Task directions
Your response should contain each line of the data that includes "down".

Spatial reasoning data:
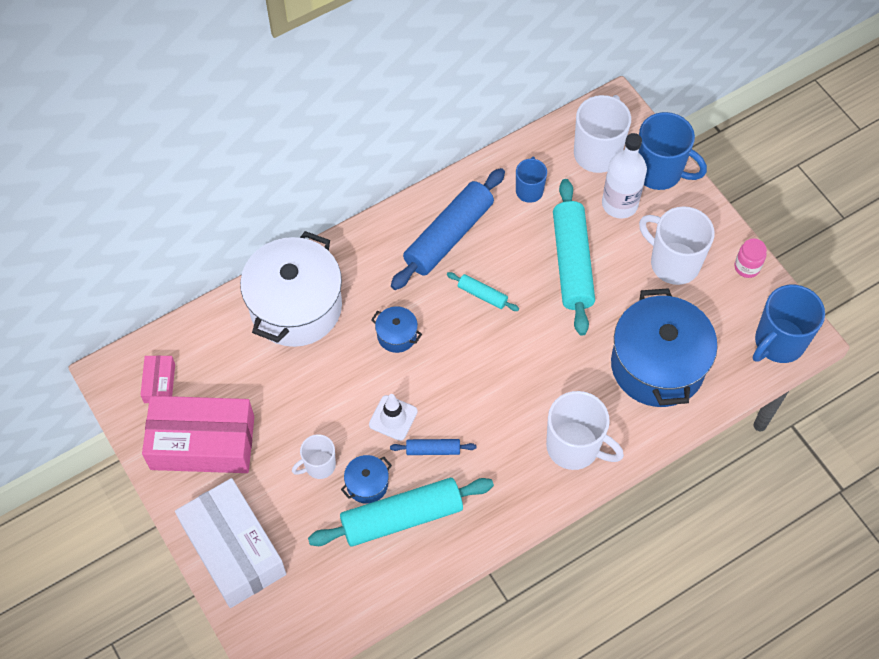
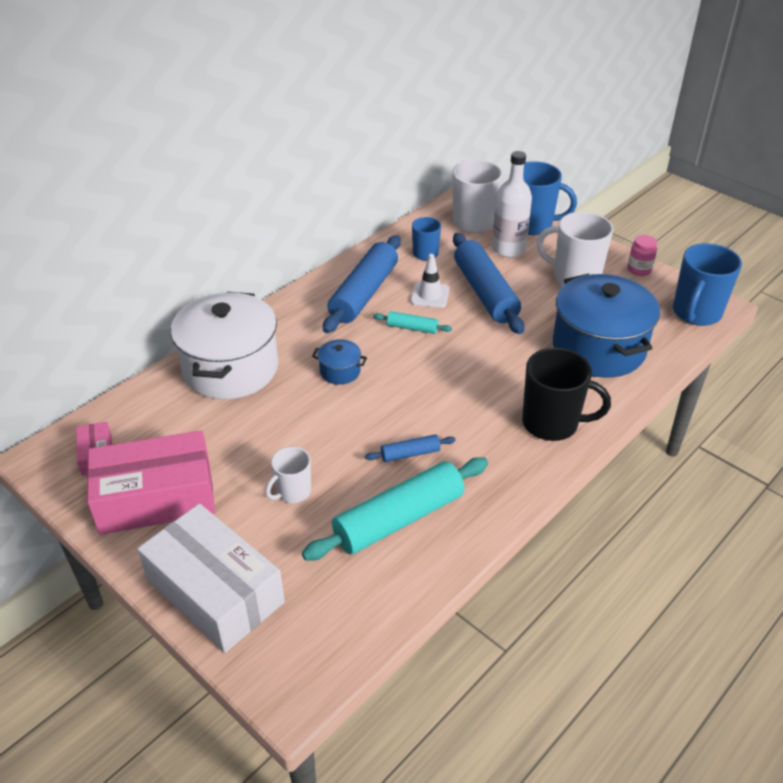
camera: 15 degrees left, 20 degrees down
(367, 484) = (351, 497): blue pot -> none
(393, 418) = (359, 436): white traffic cone -> white traffic cone (430, 295)
(571, 263) = (485, 292): turquoise rolling pin -> blue rolling pin
(574, 447) = (552, 423): white mug -> black mug

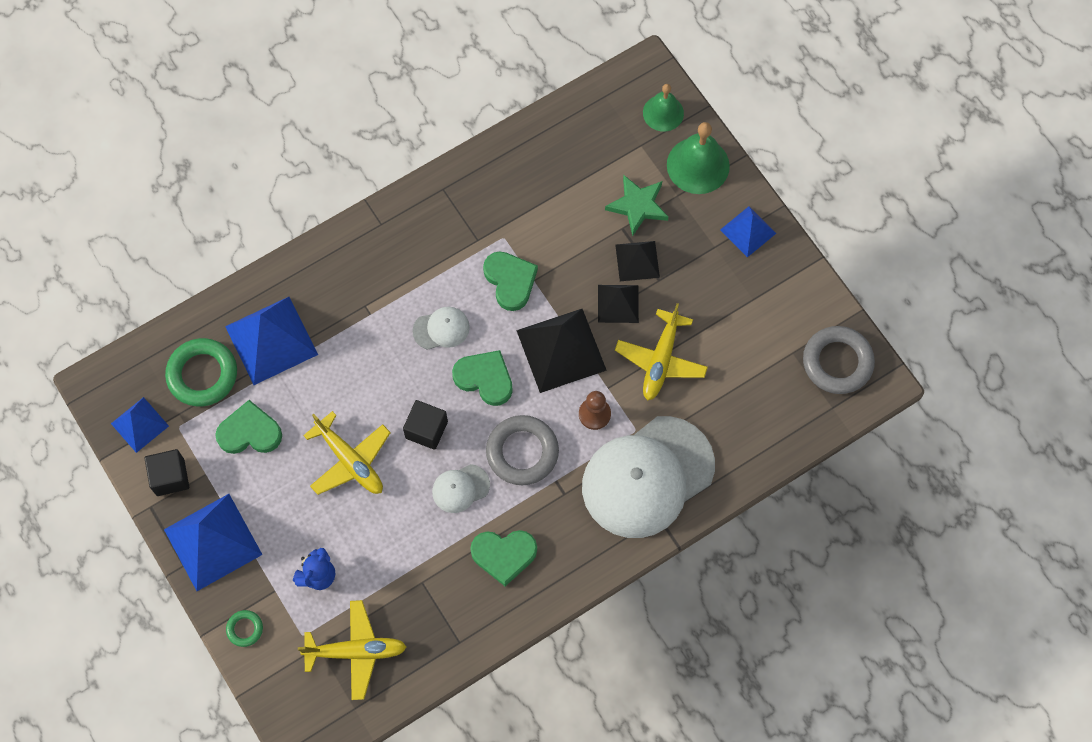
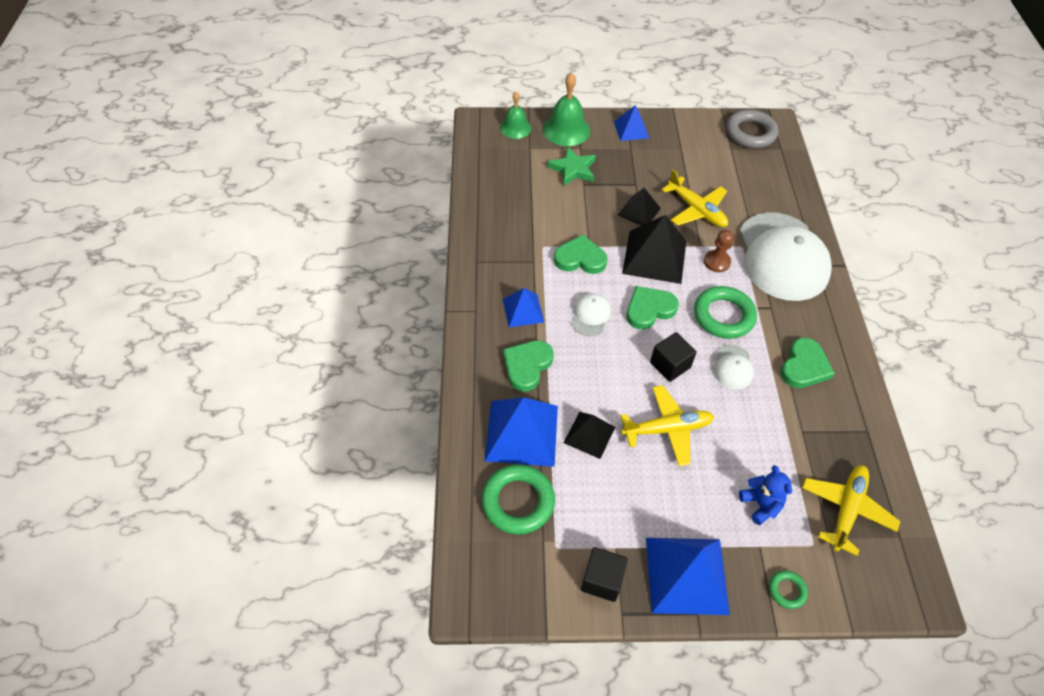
camera: 60 degrees left, 15 degrees down
(140, 424) = (533, 580): blue pyramid -> blue pyramid (523, 310)
(250, 432) = (596, 491): green heart -> green heart (527, 366)
(522, 452) = (723, 316): grey ring -> green ring
(637, 261) = (614, 188): black pyramid -> black pyramid (589, 434)

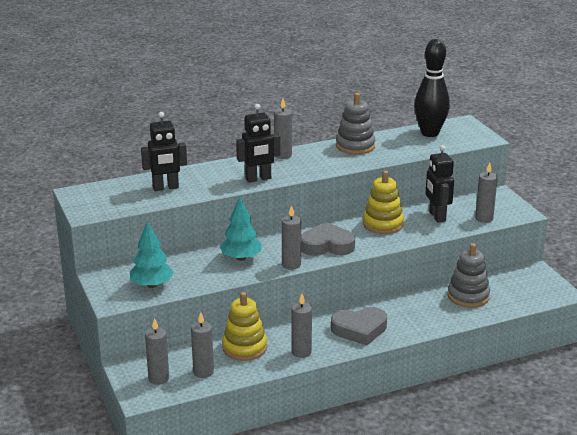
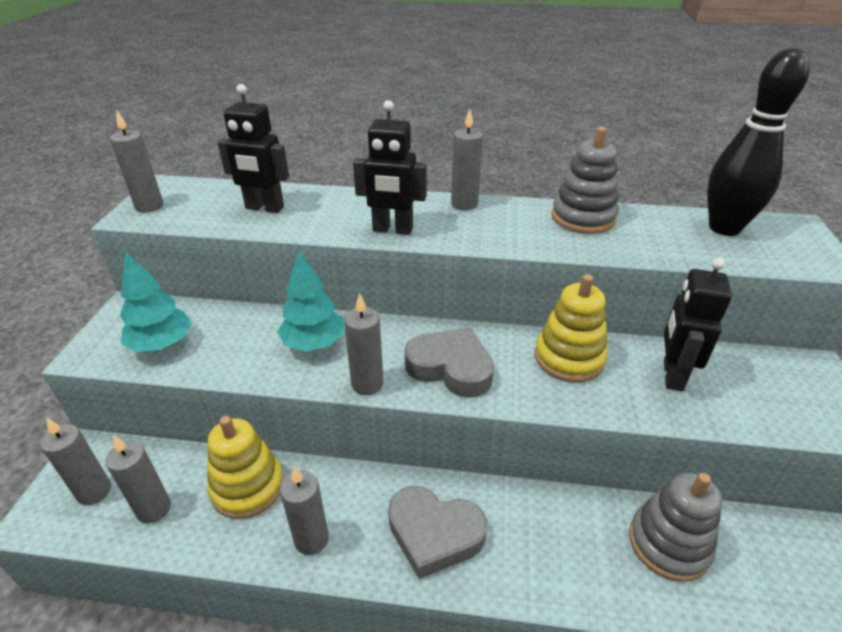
camera: 30 degrees right, 10 degrees up
(484, 218) = (762, 411): grey candle -> grey candle (149, 206)

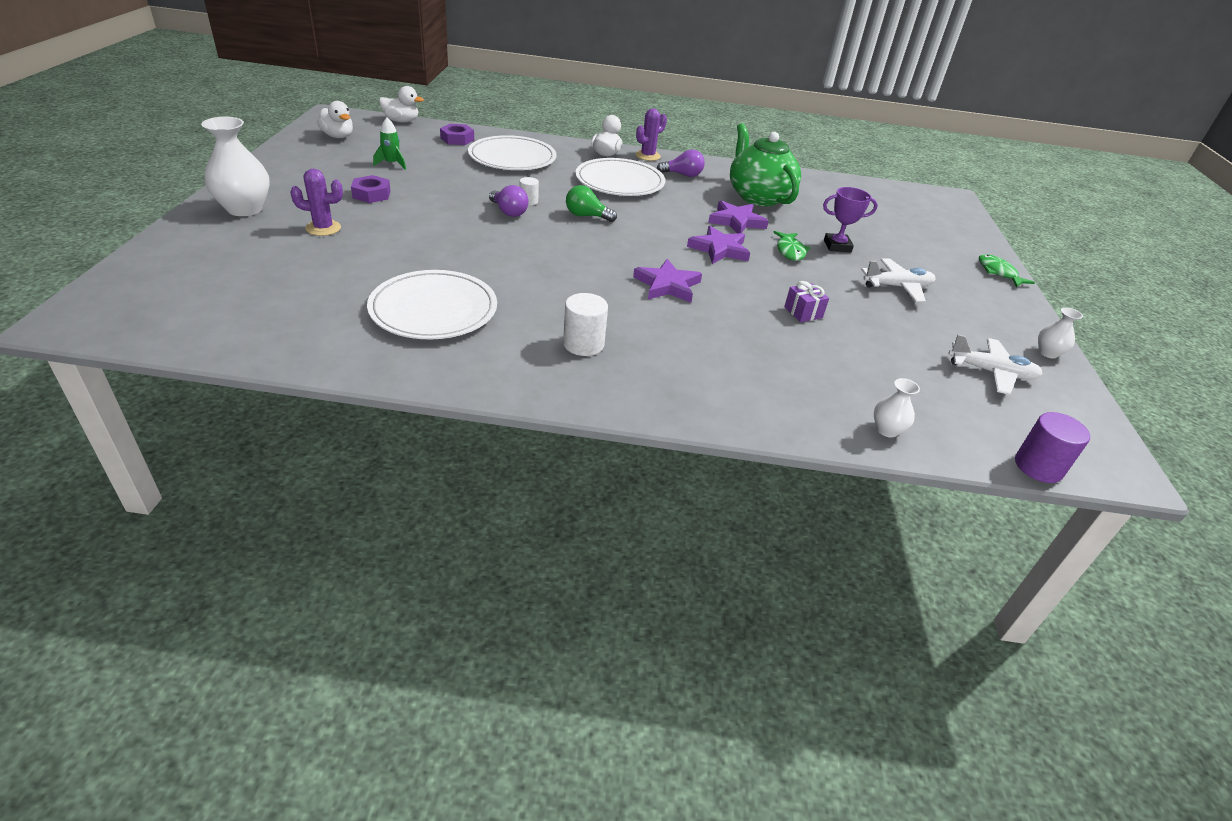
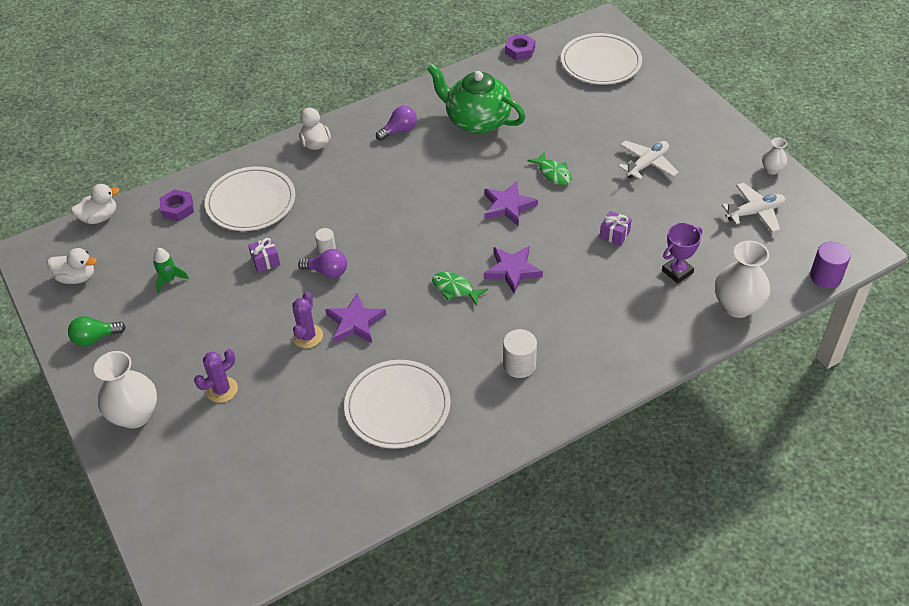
camera: 30 degrees left, 10 degrees up
(371, 194) = (204, 327): purple nut -> purple nut (520, 51)
(472, 186) = (265, 261): none -> purple gift
(586, 216) = (385, 235): green light bulb -> green light bulb (95, 338)
(620, 181) = (364, 174): white plate -> white plate (601, 62)
(647, 156) = (348, 123): purple cactus -> purple cactus (307, 336)
(736, 221) = (490, 164): purple star -> purple star (355, 322)
(837, 246) = (577, 145): purple trophy -> purple trophy (677, 272)
(887, 430) = (737, 306): white vase -> white vase, size x1.96
(998, 272) = (693, 101): green fish -> green fish (455, 289)

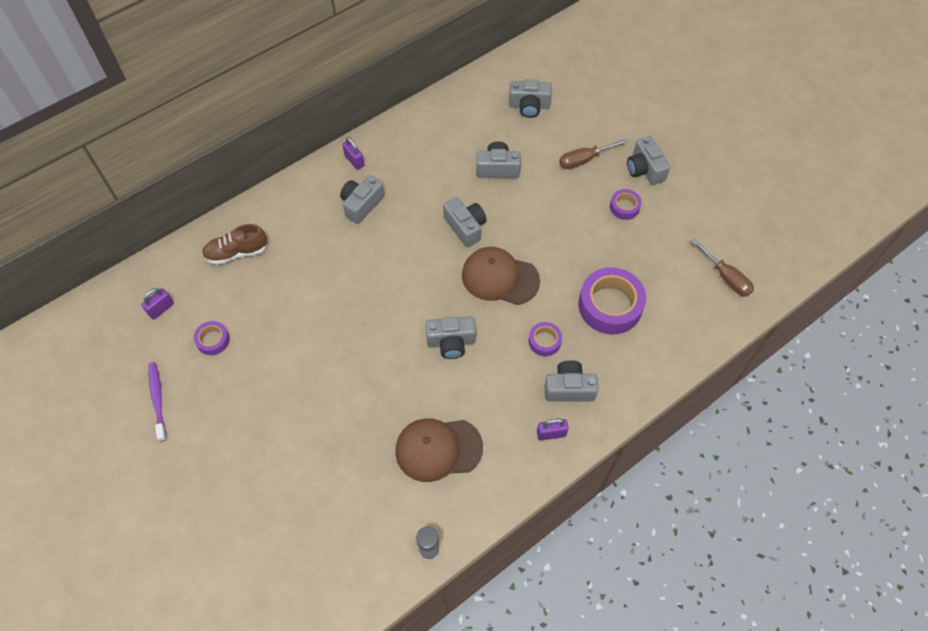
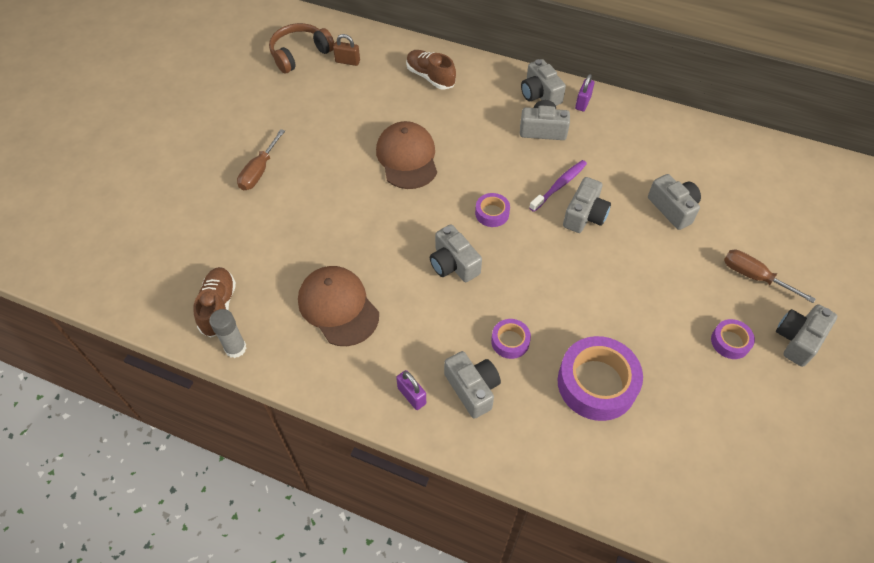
camera: 60 degrees right, 5 degrees down
(116, 345) = (300, 54): none -> brown headphones
(158, 400) = (270, 100): purple toothbrush -> purple toothbrush (559, 185)
(161, 309) = (347, 61): purple padlock -> brown padlock
(213, 340) = (341, 104): purple tape -> purple tape (492, 213)
(377, 548) = (218, 307): none -> brown shoe
(500, 278) = (552, 269): brown cap -> brown cap (407, 158)
(529, 106) = (772, 199): grey camera -> grey camera (540, 94)
(725, 277) = (730, 492): brown screwdriver -> brown screwdriver (259, 171)

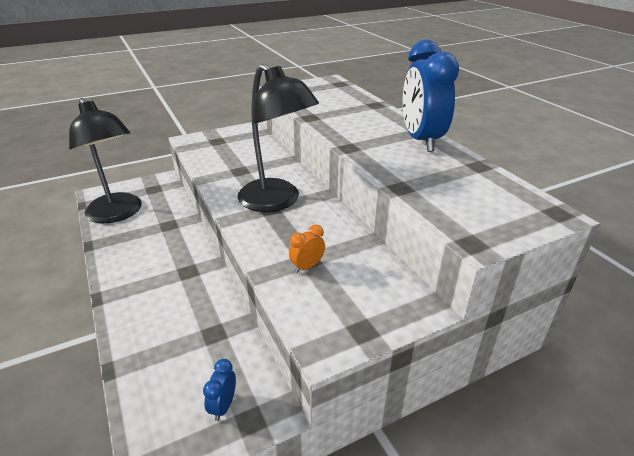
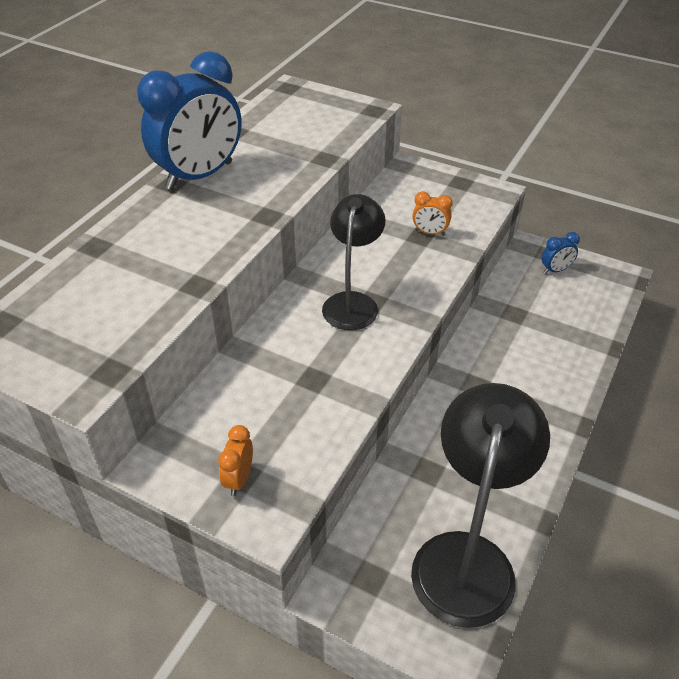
camera: 125 degrees left, 10 degrees up
(216, 140) = (239, 479): none -> orange clock
(277, 201) = (352, 302): black lamp -> black lamp, size x0.66

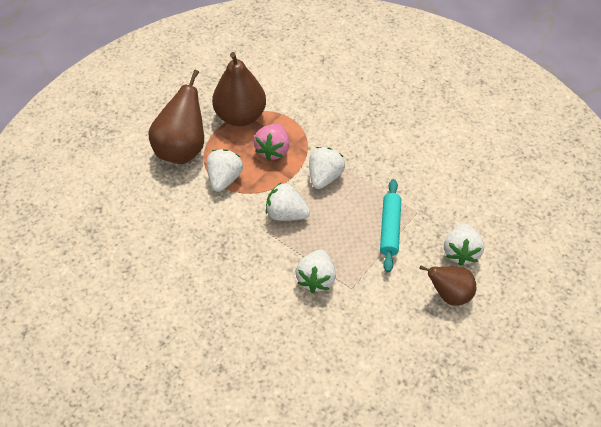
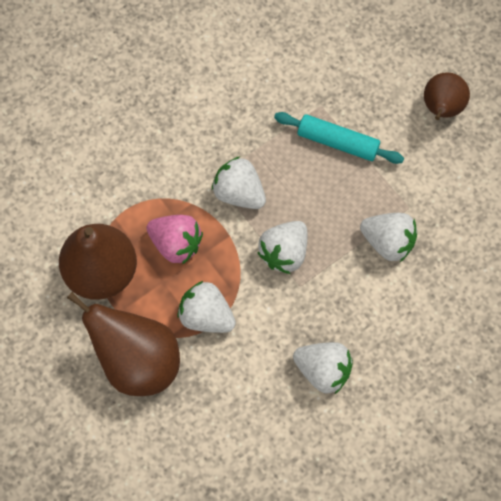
camera: 75 degrees left, 15 degrees up
(461, 252) = (389, 79): white strawberry -> white strawberry (323, 370)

Problem solution
camera: 15 degrees left, 20 degrees down
camera: 60 degrees left, 15 degrees down
camera: 60 degrees right, 5 degrees down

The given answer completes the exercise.